───── RECORDS SHOWN ─────

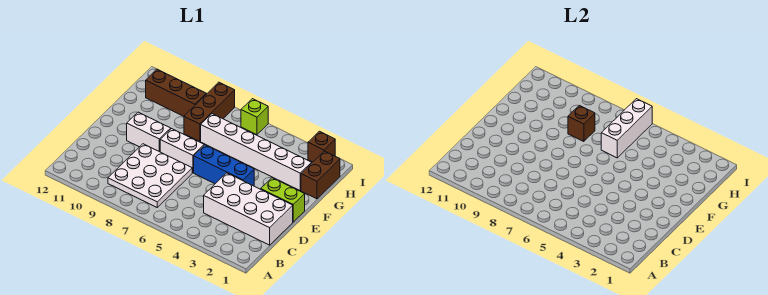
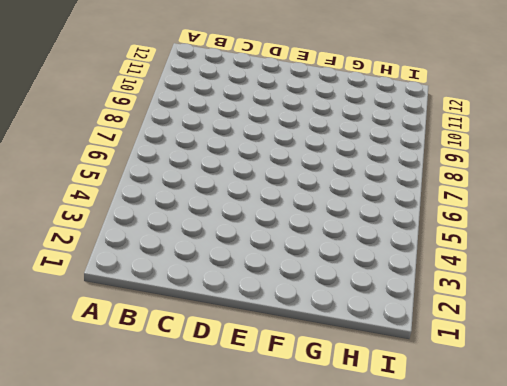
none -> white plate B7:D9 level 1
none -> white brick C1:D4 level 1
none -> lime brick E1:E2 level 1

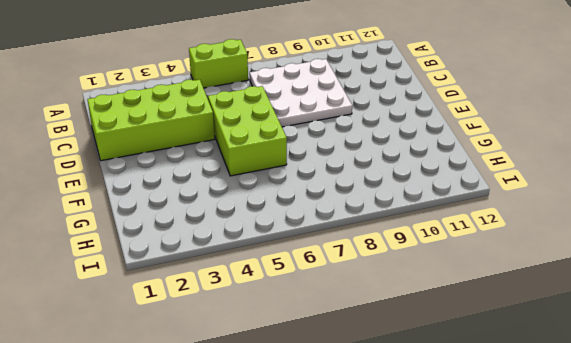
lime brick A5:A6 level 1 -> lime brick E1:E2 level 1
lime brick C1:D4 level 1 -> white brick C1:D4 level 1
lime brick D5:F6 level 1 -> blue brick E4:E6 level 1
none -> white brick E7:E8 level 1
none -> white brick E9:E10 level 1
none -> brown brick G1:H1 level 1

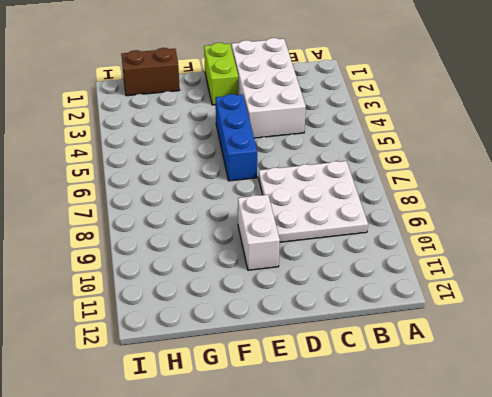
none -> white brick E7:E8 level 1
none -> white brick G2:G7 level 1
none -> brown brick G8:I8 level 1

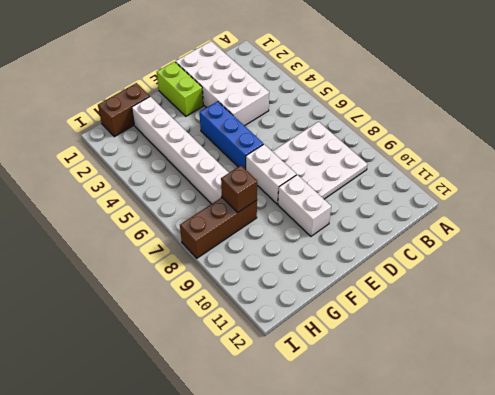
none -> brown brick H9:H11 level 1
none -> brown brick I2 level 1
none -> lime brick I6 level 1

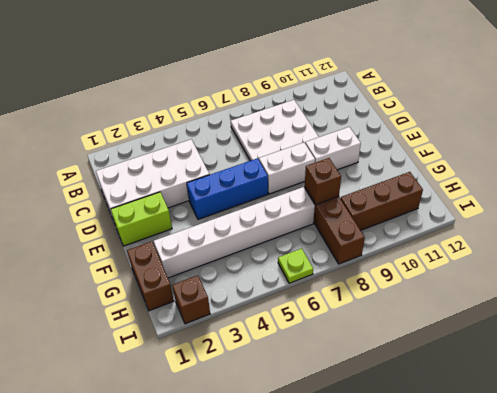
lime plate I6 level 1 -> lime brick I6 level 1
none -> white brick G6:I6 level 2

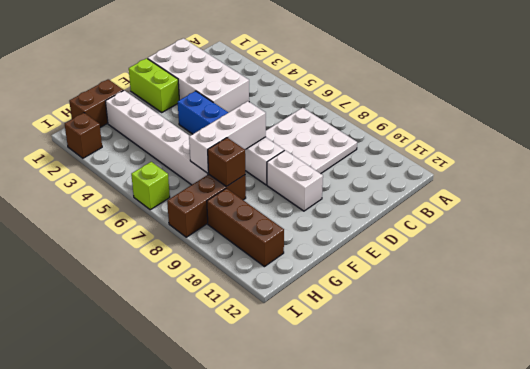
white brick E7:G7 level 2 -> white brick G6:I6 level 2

─────
───── RECORDS SHOWN ─────

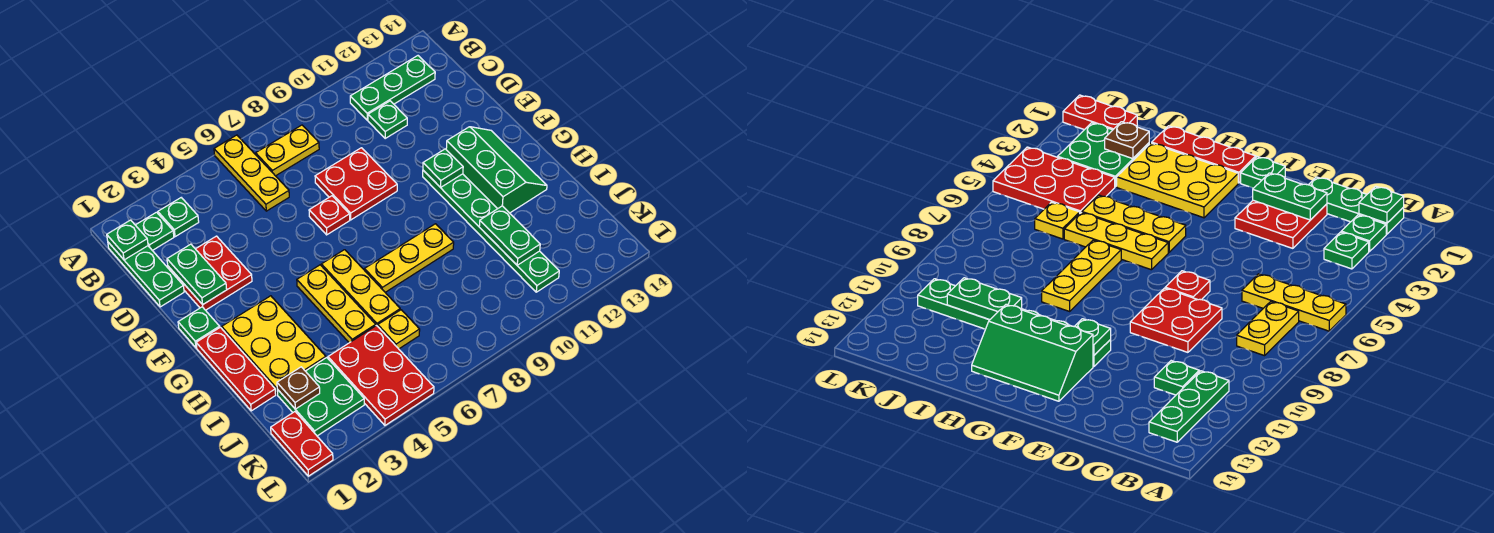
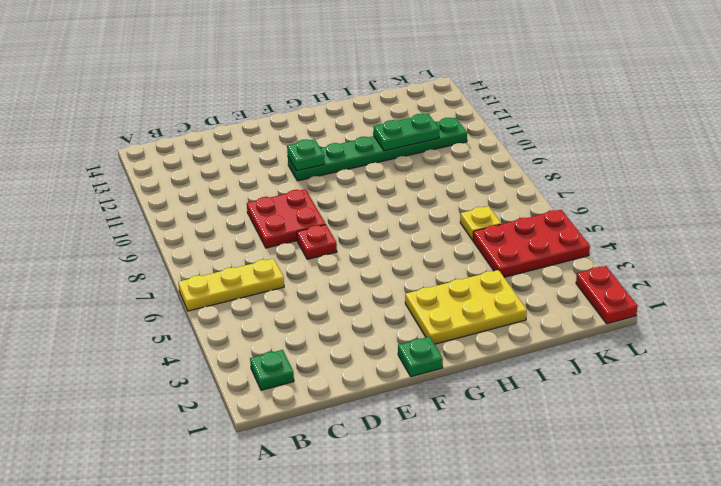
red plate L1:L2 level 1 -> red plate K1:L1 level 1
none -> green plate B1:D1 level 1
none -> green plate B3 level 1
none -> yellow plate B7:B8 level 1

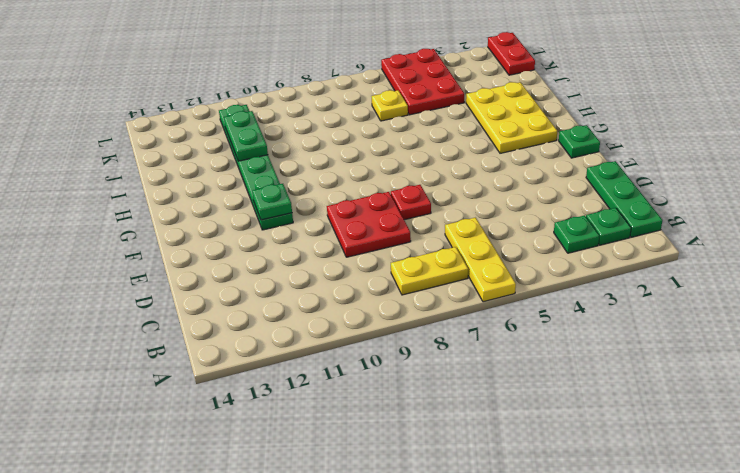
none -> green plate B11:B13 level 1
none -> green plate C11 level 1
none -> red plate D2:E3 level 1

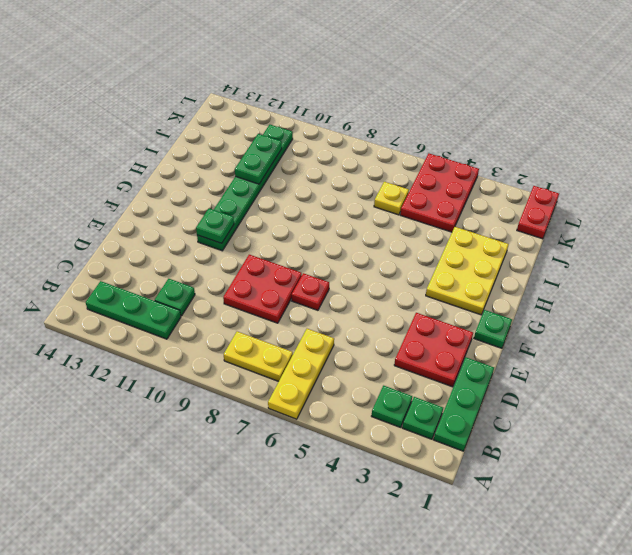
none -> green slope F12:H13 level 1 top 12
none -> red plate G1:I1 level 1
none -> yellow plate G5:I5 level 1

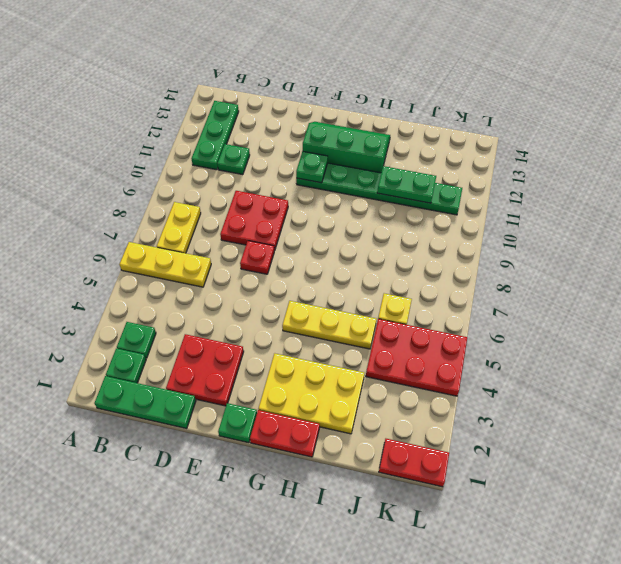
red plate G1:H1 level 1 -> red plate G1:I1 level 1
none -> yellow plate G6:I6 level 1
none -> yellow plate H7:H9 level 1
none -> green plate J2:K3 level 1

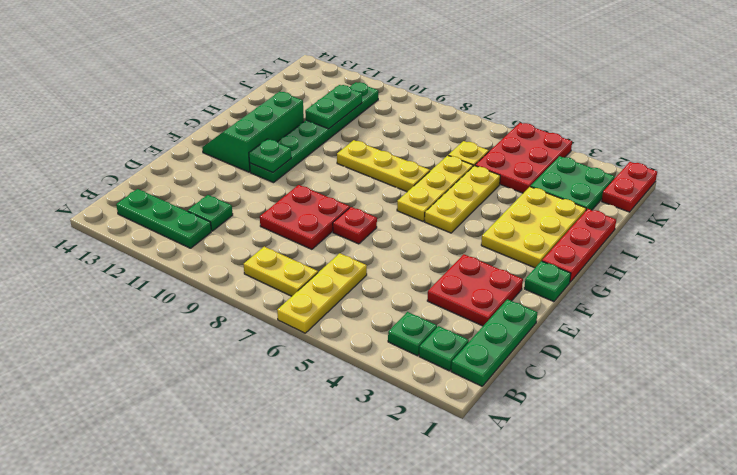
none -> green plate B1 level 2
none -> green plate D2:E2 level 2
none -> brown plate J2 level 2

─────
───── RECORDS SHOWN ─────

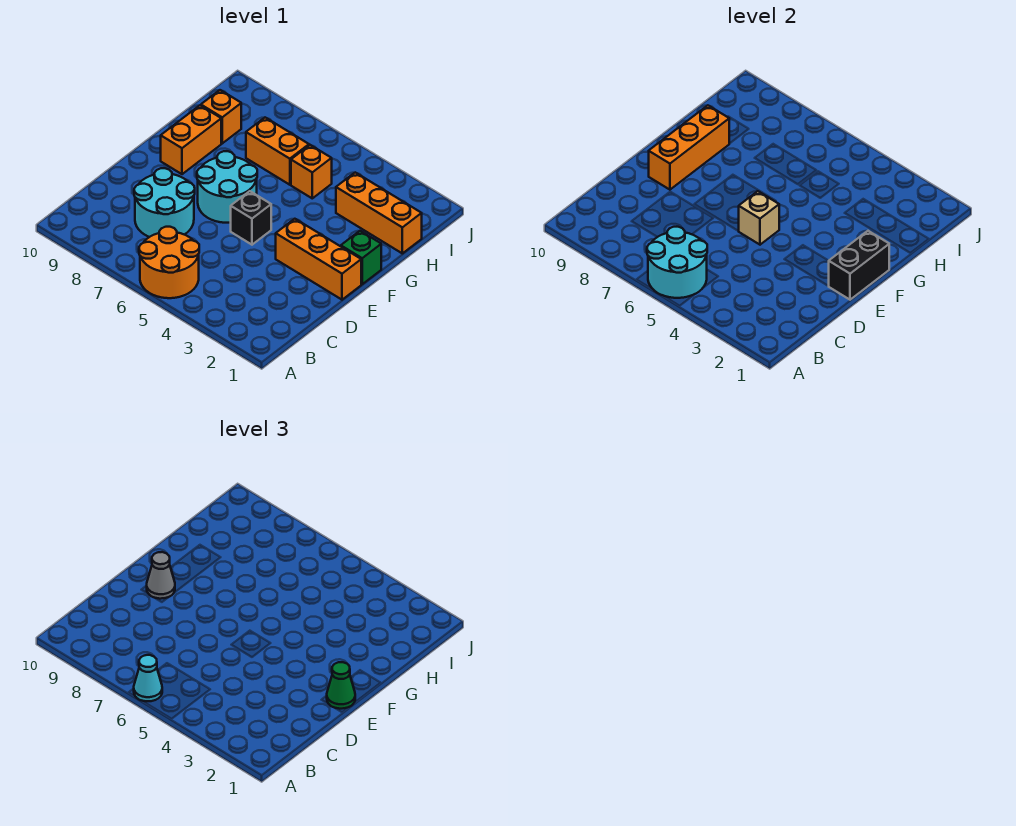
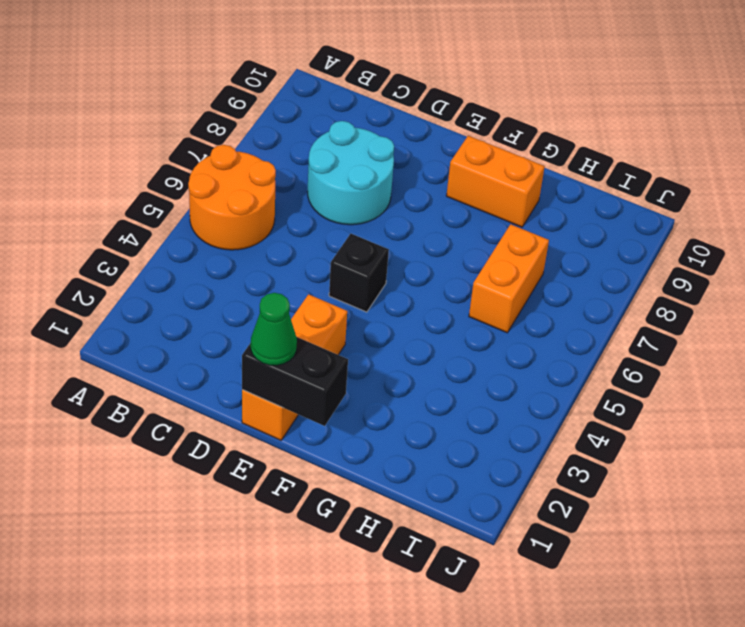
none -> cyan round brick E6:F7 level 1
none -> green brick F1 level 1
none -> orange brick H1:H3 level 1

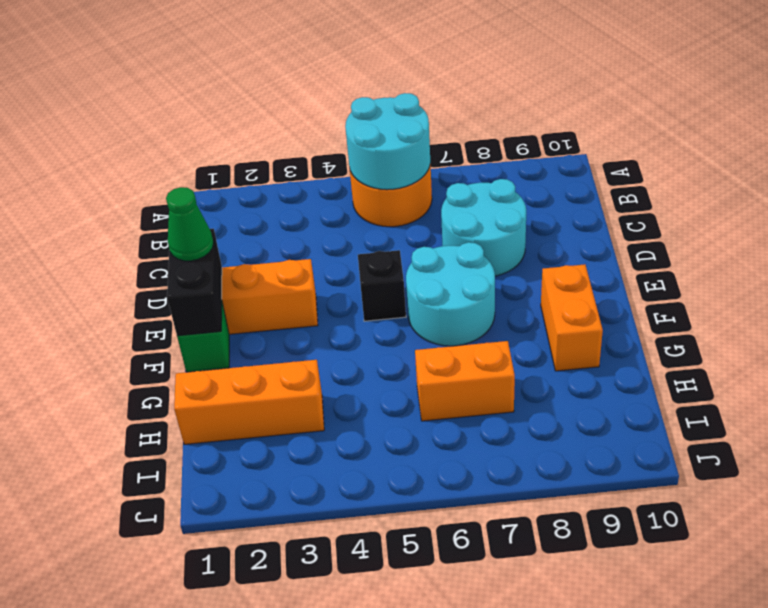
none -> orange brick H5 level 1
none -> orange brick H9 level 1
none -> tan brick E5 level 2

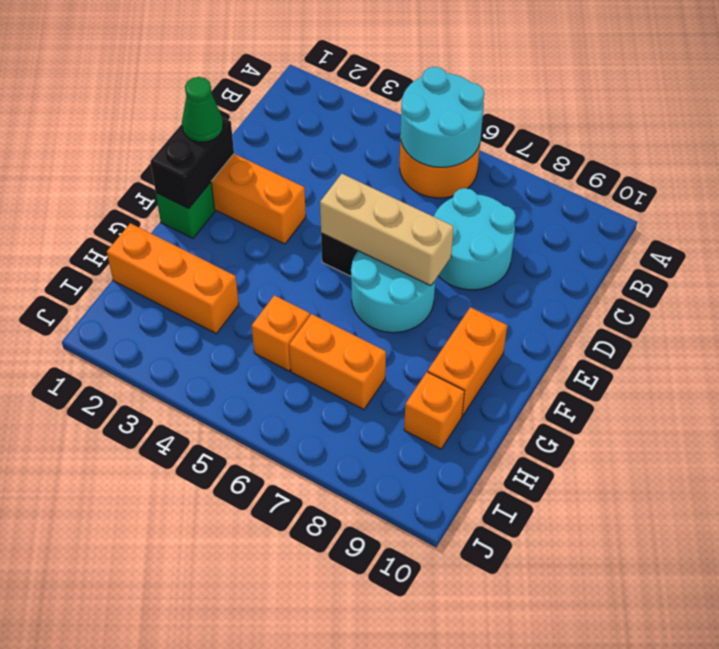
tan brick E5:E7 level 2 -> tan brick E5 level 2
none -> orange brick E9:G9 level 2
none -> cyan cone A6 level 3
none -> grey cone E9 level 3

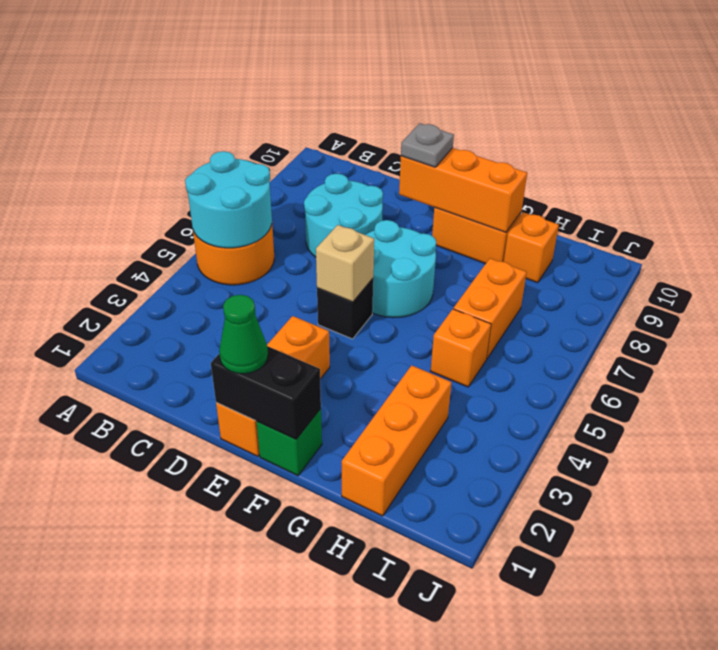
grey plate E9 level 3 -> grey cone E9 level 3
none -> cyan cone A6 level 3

─────

REQUIRED WORK: In the data above, the stretch from the line with "none -> green plate J2:K3 level 1" through the line with "none -> brown plate J2 level 2" is to be returned exactly, minus any pictures.

SOLUTION:
none -> green plate J2:K3 level 1

none -> green plate B1 level 2
none -> green plate D2:E2 level 2
none -> brown plate J2 level 2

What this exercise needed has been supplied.